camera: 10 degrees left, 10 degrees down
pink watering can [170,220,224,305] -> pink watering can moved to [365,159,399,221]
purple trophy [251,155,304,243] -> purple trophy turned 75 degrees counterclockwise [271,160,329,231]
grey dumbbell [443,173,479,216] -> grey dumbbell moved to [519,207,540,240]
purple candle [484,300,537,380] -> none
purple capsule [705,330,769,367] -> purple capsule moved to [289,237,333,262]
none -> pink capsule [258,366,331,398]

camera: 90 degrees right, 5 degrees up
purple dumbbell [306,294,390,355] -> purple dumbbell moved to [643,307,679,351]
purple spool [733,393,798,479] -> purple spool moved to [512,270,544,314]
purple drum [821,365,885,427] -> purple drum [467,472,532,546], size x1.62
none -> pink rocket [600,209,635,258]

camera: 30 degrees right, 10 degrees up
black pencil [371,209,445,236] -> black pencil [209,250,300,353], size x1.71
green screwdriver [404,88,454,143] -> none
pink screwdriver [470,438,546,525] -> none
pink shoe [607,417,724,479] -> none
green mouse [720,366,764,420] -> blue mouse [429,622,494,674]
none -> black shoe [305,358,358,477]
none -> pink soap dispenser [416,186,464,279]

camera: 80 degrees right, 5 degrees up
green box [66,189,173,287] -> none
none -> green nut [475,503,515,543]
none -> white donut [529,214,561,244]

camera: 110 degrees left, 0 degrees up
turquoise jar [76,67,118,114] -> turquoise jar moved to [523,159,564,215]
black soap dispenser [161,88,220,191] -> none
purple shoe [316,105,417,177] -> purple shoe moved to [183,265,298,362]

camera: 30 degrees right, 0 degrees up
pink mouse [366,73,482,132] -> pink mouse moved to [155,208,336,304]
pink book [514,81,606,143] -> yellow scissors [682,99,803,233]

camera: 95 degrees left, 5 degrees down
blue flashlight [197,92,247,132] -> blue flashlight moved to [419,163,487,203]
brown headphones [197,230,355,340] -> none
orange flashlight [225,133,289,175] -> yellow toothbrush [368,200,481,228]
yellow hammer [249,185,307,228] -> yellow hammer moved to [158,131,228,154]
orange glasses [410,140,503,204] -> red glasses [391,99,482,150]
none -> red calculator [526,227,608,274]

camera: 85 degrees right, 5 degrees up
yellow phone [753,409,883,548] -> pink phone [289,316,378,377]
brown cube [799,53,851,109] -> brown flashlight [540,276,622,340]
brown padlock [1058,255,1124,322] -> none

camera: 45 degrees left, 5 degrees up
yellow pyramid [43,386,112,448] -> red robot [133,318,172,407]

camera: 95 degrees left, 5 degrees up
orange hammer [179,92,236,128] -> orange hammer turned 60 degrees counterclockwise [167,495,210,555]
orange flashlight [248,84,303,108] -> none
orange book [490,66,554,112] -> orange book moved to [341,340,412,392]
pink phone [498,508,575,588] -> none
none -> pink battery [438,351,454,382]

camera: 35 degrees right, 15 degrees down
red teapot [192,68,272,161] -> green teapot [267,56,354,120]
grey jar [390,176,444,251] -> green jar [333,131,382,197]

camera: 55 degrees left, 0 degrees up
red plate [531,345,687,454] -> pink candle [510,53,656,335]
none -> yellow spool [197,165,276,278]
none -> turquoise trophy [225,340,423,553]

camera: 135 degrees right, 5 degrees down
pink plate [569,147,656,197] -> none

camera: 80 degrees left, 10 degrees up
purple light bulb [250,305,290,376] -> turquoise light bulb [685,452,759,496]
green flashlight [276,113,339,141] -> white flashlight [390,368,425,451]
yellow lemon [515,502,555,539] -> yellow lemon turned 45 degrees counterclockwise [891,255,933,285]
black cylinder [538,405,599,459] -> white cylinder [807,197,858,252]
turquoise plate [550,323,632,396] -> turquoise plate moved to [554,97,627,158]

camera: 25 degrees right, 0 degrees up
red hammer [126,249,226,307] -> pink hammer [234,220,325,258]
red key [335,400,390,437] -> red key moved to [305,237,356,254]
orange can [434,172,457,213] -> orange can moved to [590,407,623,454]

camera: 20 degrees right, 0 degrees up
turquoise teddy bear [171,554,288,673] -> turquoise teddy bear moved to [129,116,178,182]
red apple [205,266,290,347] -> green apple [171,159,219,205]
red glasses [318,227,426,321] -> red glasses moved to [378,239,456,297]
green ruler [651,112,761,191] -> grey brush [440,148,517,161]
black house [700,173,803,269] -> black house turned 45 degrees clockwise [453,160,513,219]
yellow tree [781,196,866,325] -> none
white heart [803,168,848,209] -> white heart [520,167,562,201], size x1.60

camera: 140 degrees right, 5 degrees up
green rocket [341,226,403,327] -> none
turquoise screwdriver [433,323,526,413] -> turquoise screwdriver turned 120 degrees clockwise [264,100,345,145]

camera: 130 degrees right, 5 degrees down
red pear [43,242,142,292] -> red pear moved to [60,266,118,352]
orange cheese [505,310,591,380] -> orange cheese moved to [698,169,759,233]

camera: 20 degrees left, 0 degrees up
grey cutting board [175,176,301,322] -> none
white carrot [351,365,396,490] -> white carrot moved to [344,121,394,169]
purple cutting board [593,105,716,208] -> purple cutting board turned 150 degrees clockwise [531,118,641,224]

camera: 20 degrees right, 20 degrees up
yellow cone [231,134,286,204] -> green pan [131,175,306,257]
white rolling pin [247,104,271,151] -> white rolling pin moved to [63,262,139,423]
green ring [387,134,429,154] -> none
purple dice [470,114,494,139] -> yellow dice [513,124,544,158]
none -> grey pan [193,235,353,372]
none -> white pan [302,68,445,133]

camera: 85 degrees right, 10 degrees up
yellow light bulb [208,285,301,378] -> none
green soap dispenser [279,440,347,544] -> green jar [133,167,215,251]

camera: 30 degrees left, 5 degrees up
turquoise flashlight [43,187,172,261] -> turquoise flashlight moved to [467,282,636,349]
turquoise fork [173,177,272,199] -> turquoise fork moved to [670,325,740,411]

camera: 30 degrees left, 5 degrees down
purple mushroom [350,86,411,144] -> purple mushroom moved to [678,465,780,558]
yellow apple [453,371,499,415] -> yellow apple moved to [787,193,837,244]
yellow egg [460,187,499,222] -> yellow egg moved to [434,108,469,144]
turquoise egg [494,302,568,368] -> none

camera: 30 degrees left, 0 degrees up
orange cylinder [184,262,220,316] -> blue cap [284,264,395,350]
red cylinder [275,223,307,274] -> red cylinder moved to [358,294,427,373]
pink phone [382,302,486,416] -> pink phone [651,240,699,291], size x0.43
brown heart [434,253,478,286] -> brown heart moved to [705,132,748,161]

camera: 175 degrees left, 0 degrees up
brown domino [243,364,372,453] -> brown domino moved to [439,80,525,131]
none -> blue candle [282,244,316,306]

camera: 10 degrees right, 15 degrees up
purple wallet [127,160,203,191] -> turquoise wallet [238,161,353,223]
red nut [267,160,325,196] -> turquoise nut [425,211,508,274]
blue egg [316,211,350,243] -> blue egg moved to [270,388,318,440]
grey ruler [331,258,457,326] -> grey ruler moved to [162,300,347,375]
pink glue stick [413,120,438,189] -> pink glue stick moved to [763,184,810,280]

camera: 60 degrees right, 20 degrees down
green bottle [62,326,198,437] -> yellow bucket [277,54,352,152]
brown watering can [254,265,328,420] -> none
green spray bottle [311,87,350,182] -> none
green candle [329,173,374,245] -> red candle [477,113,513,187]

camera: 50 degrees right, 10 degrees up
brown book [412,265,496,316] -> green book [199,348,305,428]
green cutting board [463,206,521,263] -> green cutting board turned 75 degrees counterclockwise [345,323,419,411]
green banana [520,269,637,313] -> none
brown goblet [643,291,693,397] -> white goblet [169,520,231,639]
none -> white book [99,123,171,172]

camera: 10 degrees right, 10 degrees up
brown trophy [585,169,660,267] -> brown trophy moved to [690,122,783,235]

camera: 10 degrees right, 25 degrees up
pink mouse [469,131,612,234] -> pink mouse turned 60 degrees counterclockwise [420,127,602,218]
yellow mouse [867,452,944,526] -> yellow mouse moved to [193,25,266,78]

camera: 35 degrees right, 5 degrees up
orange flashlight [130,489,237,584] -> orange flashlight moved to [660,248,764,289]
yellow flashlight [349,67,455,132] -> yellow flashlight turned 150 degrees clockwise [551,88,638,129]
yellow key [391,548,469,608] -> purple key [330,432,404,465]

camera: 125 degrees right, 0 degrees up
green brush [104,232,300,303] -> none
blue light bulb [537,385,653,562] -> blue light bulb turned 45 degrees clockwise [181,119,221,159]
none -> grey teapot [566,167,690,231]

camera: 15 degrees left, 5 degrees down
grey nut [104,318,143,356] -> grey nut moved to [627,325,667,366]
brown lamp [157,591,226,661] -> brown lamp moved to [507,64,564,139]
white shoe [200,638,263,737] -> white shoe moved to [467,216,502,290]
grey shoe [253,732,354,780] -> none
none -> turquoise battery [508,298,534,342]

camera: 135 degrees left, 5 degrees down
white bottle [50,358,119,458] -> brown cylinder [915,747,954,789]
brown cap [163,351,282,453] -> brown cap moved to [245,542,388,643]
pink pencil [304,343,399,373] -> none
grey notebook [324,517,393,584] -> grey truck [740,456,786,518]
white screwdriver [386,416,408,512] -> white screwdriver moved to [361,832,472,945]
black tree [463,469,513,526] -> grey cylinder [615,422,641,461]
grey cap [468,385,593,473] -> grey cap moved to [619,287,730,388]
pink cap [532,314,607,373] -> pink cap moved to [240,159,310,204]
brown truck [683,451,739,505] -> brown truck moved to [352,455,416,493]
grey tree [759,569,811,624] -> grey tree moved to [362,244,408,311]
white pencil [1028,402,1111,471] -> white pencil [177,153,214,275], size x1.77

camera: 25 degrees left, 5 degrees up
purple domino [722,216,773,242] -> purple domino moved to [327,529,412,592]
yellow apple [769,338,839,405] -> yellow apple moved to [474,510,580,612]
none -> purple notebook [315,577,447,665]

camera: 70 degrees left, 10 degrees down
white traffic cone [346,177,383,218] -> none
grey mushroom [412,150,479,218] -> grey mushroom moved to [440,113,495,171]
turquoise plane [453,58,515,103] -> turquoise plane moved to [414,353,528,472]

● ● ● ● ● ● ●

Work request: Copy the lines from the start of the data verbatim, stopping after the line containing "none -> green nut [475,503,515,543]".

Expected output:
camera: 10 degrees left, 10 degrees down
pink watering can [170,220,224,305] -> pink watering can moved to [365,159,399,221]
purple trophy [251,155,304,243] -> purple trophy turned 75 degrees counterclockwise [271,160,329,231]
grey dumbbell [443,173,479,216] -> grey dumbbell moved to [519,207,540,240]
purple candle [484,300,537,380] -> none
purple capsule [705,330,769,367] -> purple capsule moved to [289,237,333,262]
none -> pink capsule [258,366,331,398]

camera: 90 degrees right, 5 degrees up
purple dumbbell [306,294,390,355] -> purple dumbbell moved to [643,307,679,351]
purple spool [733,393,798,479] -> purple spool moved to [512,270,544,314]
purple drum [821,365,885,427] -> purple drum [467,472,532,546], size x1.62
none -> pink rocket [600,209,635,258]

camera: 30 degrees right, 10 degrees up
black pencil [371,209,445,236] -> black pencil [209,250,300,353], size x1.71
green screwdriver [404,88,454,143] -> none
pink screwdriver [470,438,546,525] -> none
pink shoe [607,417,724,479] -> none
green mouse [720,366,764,420] -> blue mouse [429,622,494,674]
none -> black shoe [305,358,358,477]
none -> pink soap dispenser [416,186,464,279]

camera: 80 degrees right, 5 degrees up
green box [66,189,173,287] -> none
none -> green nut [475,503,515,543]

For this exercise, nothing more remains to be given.